▶ [Extracted entries]
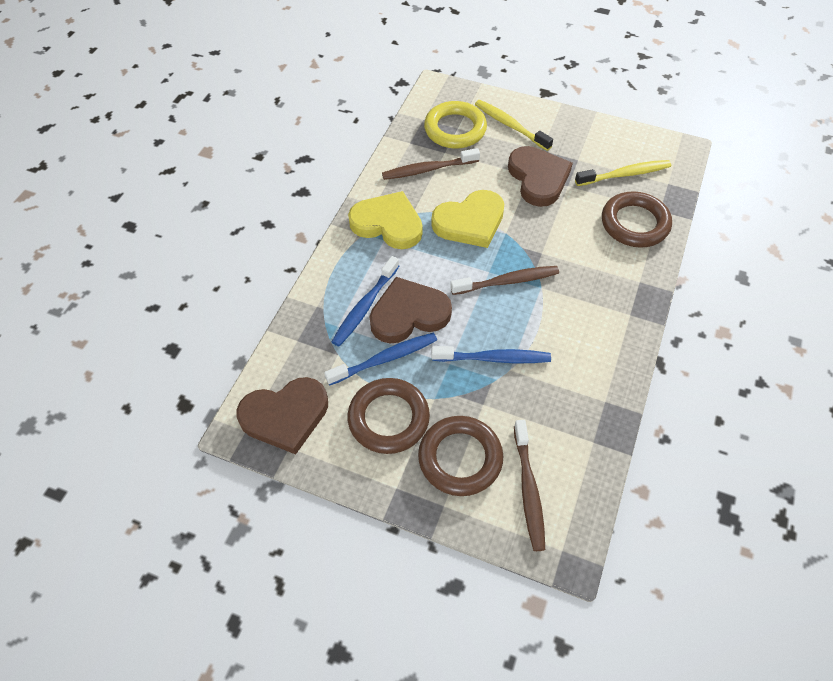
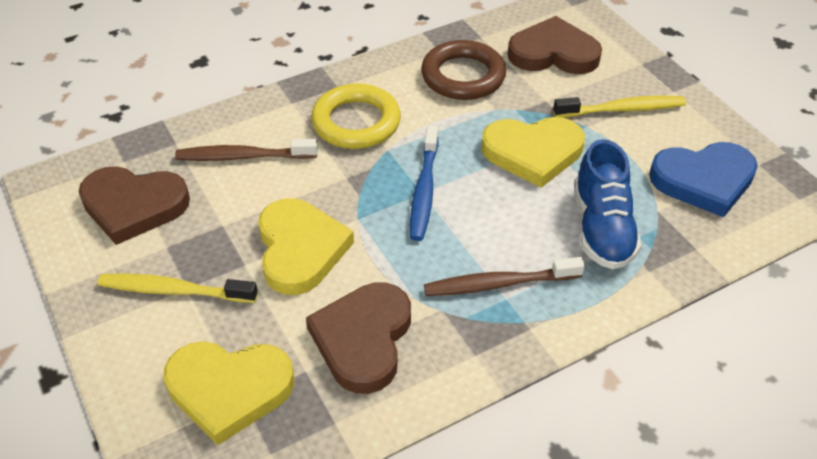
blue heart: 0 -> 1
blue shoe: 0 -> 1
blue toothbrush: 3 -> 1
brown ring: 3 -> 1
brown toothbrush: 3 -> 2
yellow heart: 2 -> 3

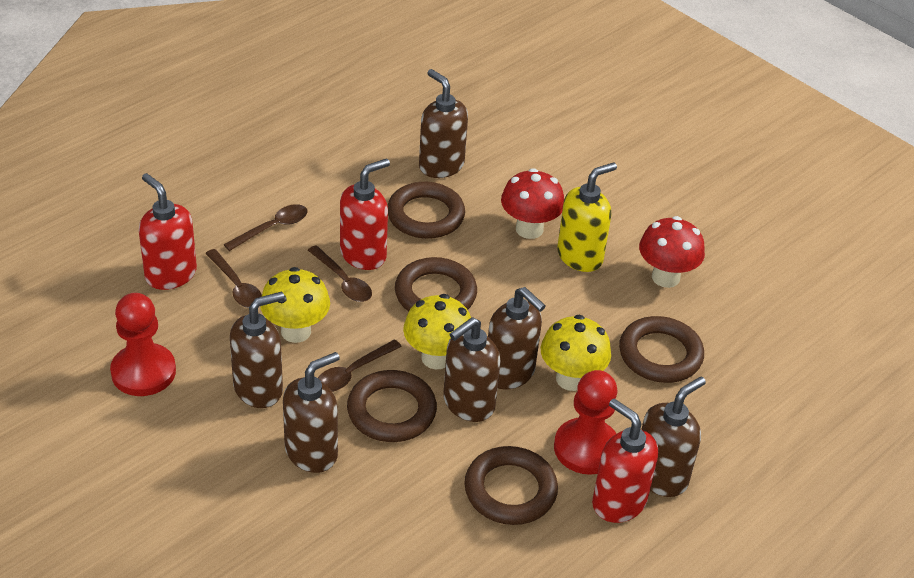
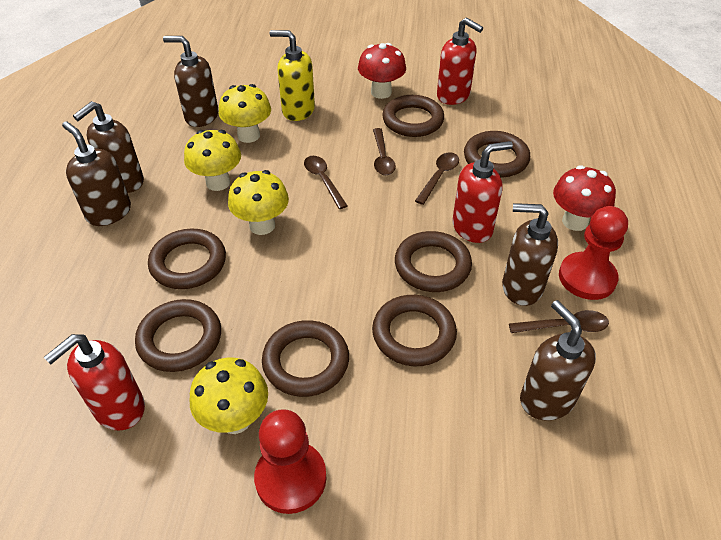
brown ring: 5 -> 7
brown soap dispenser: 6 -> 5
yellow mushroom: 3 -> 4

▶ [What to do] Leaving out any images, restate every record word for word.

▶ [Answer for this exercise]
blue heart: 0 -> 1
blue shoe: 0 -> 1
blue toothbrush: 3 -> 1
brown ring: 3 -> 1
brown toothbrush: 3 -> 2
yellow heart: 2 -> 3

brown ring: 5 -> 7
brown soap dispenser: 6 -> 5
yellow mushroom: 3 -> 4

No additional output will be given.